- [DIRECTIONS FOR THIS TASK]: Each line in the records below that has the word "traffic" should be copied.

○ ○ ○ ○

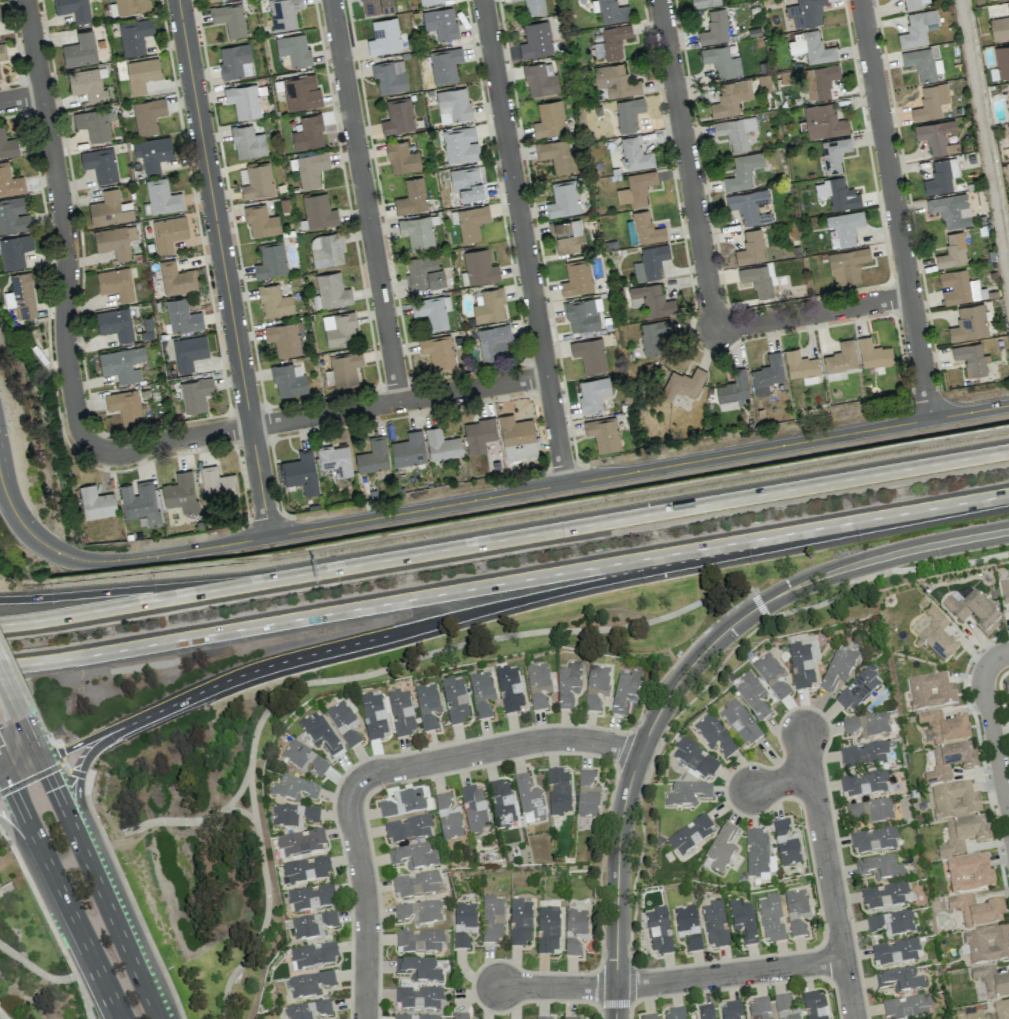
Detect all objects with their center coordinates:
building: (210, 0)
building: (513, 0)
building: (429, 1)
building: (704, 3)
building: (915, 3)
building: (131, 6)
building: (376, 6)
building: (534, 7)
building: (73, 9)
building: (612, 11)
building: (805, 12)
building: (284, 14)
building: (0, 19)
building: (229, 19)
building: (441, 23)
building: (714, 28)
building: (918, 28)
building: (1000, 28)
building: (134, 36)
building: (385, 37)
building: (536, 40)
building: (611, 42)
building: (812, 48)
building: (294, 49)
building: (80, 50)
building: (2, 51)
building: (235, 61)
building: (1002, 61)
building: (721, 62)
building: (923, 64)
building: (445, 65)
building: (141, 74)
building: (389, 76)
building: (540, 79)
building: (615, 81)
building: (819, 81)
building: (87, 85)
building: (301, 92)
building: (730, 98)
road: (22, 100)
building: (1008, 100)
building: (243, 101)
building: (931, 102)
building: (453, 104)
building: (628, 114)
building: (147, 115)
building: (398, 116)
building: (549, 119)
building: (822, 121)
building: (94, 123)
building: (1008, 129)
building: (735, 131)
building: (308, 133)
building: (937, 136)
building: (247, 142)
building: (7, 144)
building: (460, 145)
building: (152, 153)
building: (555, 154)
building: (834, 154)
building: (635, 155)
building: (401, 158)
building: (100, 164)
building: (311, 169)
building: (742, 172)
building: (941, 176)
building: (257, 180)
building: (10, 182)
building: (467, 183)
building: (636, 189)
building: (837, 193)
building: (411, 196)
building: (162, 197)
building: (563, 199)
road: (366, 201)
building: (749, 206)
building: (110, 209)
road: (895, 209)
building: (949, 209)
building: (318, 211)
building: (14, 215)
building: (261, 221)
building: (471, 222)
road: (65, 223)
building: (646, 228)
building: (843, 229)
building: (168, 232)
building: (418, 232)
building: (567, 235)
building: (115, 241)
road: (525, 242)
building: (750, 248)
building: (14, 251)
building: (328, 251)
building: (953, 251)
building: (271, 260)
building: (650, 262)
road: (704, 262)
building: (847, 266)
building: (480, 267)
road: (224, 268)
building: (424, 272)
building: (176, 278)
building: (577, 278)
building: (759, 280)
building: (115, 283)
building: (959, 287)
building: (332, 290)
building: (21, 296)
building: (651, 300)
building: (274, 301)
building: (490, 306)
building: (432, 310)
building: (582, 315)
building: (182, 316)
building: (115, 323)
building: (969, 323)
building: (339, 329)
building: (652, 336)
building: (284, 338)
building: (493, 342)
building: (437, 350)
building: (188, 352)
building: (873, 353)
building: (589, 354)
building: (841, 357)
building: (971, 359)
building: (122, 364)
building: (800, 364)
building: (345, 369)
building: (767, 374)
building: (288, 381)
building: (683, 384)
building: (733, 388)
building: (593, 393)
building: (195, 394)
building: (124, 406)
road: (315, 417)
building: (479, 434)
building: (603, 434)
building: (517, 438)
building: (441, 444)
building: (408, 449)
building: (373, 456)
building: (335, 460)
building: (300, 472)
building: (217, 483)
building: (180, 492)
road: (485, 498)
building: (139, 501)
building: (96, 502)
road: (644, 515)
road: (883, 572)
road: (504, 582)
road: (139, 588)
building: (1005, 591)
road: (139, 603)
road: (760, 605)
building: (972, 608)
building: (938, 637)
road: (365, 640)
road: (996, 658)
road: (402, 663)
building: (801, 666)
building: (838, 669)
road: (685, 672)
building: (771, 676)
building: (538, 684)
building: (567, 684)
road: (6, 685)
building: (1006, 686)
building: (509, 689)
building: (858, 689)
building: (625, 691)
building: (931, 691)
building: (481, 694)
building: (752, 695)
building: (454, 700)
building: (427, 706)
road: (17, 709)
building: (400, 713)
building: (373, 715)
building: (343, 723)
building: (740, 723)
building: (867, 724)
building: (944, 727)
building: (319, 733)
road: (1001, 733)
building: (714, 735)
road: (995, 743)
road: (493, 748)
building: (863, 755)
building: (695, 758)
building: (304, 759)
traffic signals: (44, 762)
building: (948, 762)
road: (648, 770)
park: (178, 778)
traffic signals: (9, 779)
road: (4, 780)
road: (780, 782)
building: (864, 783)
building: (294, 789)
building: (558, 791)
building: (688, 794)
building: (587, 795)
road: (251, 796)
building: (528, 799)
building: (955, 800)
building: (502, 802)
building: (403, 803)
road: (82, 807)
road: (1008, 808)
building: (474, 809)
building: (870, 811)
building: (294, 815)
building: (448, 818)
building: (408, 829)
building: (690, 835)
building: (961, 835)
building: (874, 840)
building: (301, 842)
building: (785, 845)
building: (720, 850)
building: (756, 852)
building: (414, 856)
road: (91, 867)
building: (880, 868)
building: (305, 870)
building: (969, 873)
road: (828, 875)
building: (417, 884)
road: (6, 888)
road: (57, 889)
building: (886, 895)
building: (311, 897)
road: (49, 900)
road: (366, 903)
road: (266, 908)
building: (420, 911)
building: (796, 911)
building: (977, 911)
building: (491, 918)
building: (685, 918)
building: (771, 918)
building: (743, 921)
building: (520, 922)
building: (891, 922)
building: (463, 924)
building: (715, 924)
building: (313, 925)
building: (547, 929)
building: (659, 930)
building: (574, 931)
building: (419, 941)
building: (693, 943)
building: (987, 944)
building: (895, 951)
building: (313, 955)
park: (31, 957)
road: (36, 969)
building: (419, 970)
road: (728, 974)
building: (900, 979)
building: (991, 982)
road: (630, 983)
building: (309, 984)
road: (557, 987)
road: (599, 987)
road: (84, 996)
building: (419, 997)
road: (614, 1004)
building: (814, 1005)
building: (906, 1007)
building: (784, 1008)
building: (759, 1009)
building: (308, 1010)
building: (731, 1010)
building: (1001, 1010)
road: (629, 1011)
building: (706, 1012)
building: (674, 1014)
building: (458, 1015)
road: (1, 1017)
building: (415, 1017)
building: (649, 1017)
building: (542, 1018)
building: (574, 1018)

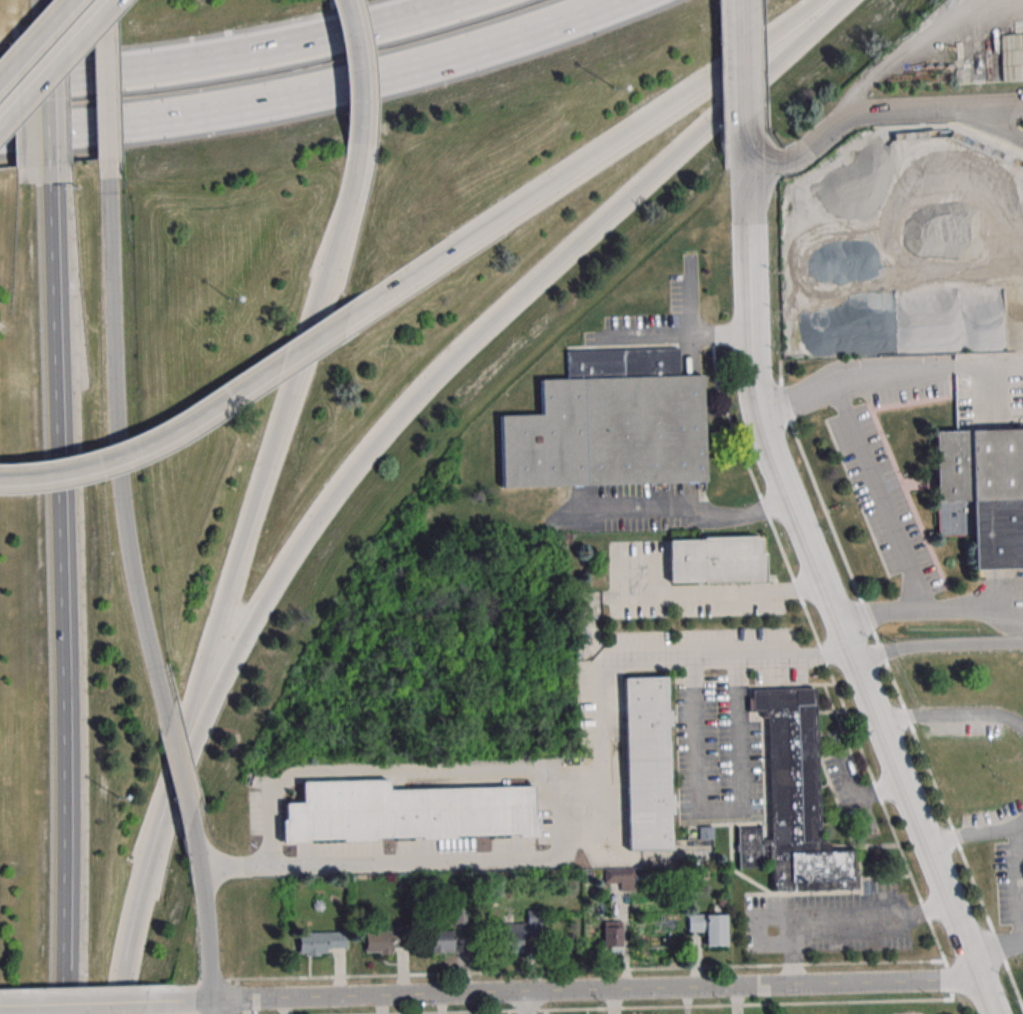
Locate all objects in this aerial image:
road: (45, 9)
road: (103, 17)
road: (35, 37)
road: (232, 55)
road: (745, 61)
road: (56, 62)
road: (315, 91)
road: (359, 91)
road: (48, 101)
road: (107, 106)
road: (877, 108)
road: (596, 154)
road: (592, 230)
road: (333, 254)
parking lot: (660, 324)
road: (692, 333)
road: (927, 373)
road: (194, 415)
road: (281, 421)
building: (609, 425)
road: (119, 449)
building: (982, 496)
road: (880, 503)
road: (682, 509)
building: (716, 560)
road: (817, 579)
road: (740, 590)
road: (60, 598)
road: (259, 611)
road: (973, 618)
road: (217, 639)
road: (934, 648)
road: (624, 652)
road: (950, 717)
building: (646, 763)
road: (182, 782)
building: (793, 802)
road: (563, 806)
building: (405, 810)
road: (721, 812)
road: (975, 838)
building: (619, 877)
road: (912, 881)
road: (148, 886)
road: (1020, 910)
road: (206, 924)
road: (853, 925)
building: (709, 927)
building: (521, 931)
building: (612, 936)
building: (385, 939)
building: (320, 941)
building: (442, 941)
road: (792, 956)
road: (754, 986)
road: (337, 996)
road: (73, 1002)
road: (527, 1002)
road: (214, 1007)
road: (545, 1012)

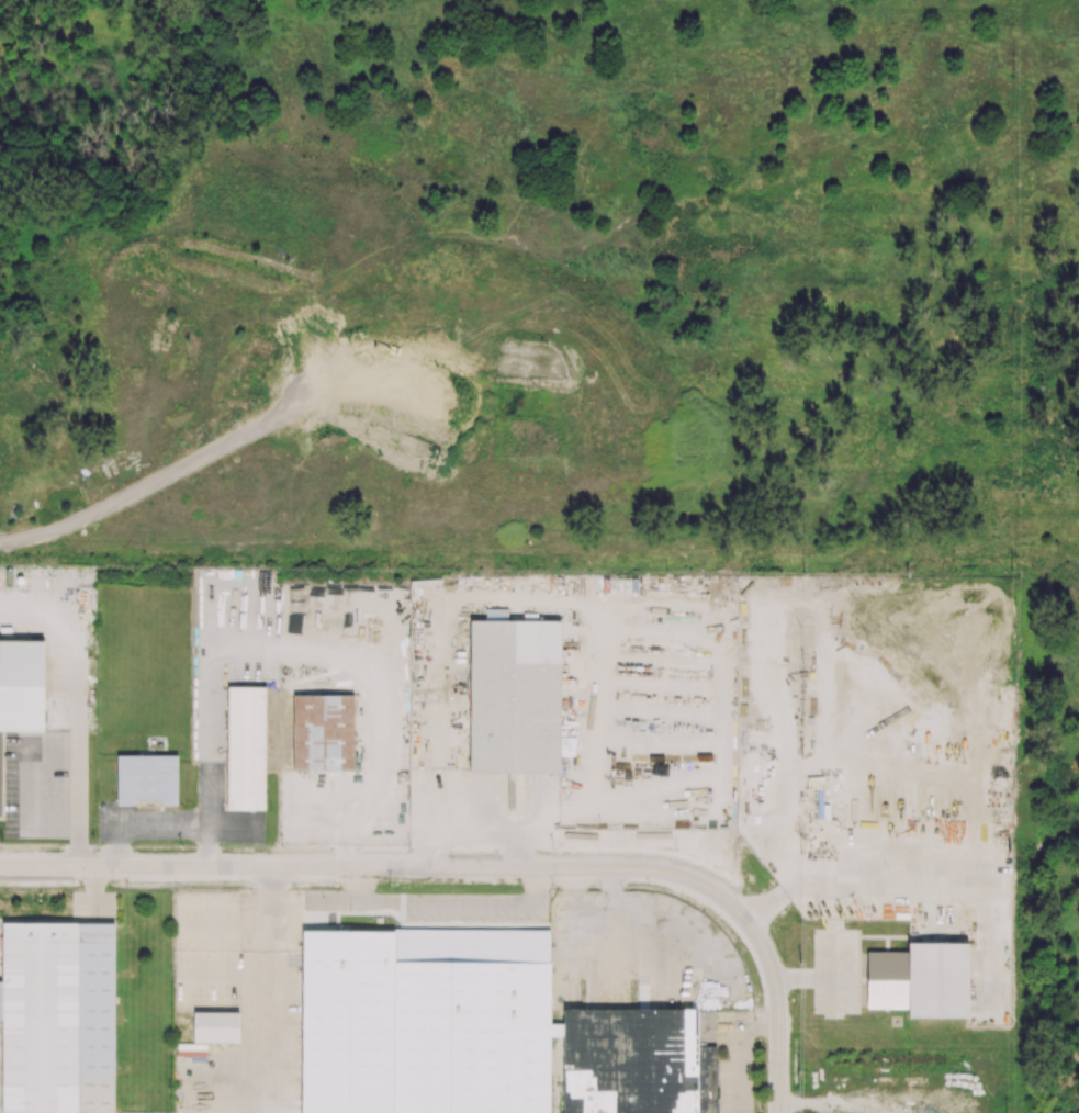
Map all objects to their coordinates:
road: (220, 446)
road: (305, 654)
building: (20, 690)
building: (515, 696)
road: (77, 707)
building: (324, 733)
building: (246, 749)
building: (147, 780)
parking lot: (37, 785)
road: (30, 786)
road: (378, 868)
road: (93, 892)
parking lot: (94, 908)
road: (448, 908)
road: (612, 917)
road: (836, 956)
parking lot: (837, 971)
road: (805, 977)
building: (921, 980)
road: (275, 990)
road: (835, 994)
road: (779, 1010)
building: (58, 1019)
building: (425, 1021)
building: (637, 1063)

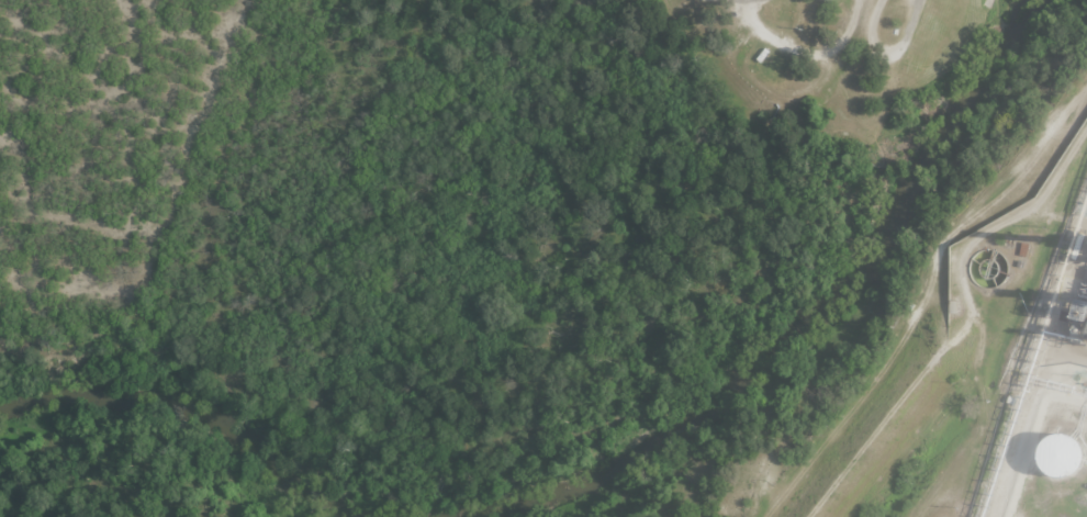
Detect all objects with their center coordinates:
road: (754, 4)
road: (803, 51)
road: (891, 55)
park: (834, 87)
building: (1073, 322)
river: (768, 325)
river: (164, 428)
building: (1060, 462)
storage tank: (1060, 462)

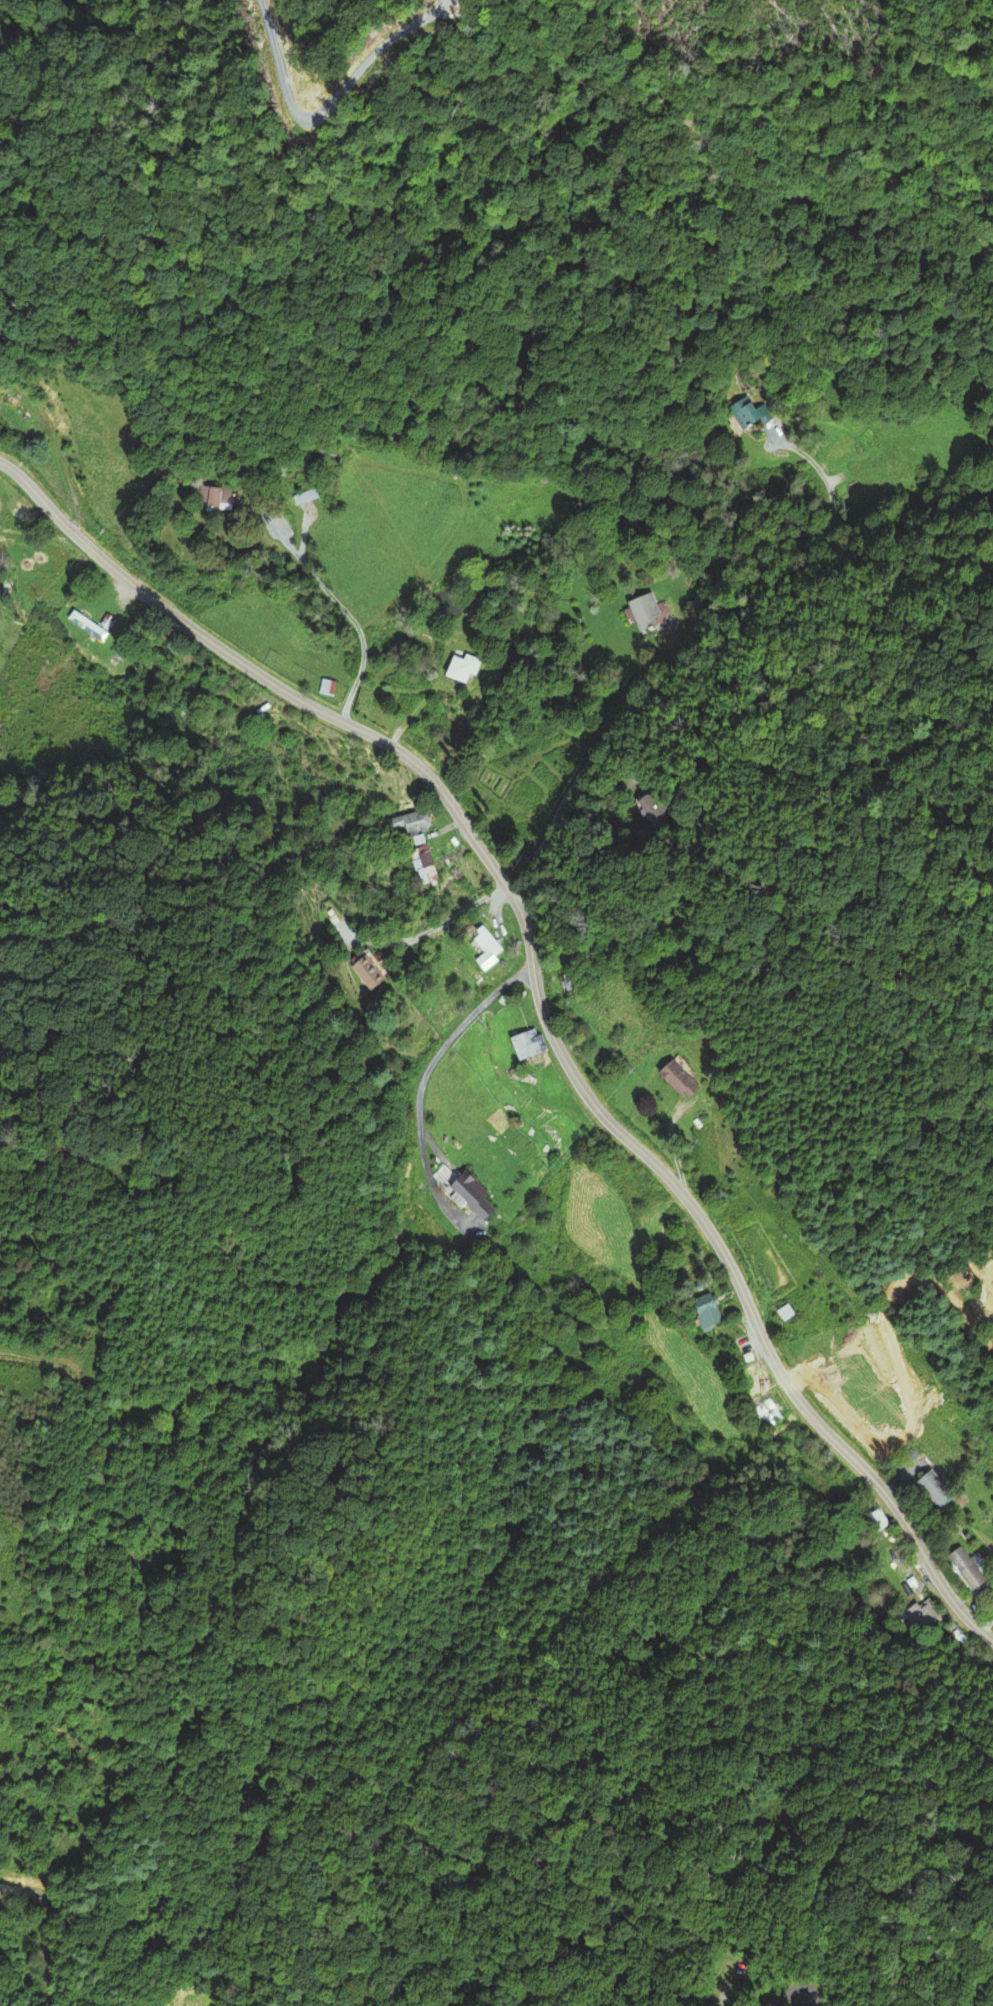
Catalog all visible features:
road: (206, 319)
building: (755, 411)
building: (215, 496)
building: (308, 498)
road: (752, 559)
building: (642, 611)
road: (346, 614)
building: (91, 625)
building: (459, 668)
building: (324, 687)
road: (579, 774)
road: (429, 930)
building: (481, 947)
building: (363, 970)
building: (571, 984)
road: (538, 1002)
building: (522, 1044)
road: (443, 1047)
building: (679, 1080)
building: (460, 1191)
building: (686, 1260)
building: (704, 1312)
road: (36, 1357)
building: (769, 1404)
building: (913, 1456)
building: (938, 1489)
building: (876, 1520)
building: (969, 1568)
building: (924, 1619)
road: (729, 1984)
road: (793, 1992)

○ ○ ○ ○

- [SOLUTION FOR THIS TASK]:
traffic signals: (44, 762)
traffic signals: (9, 779)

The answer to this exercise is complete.